(Extracted records)
_ _ _ _ _

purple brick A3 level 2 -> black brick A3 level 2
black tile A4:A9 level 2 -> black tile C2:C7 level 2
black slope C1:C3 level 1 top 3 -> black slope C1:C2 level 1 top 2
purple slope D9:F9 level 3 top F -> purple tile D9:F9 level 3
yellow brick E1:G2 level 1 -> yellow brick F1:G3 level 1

_ _ _ _ _

- Exercise requirements
Across the entries above, work out how many lines include the string "slope", and report only that figure.

- Answer for the task
2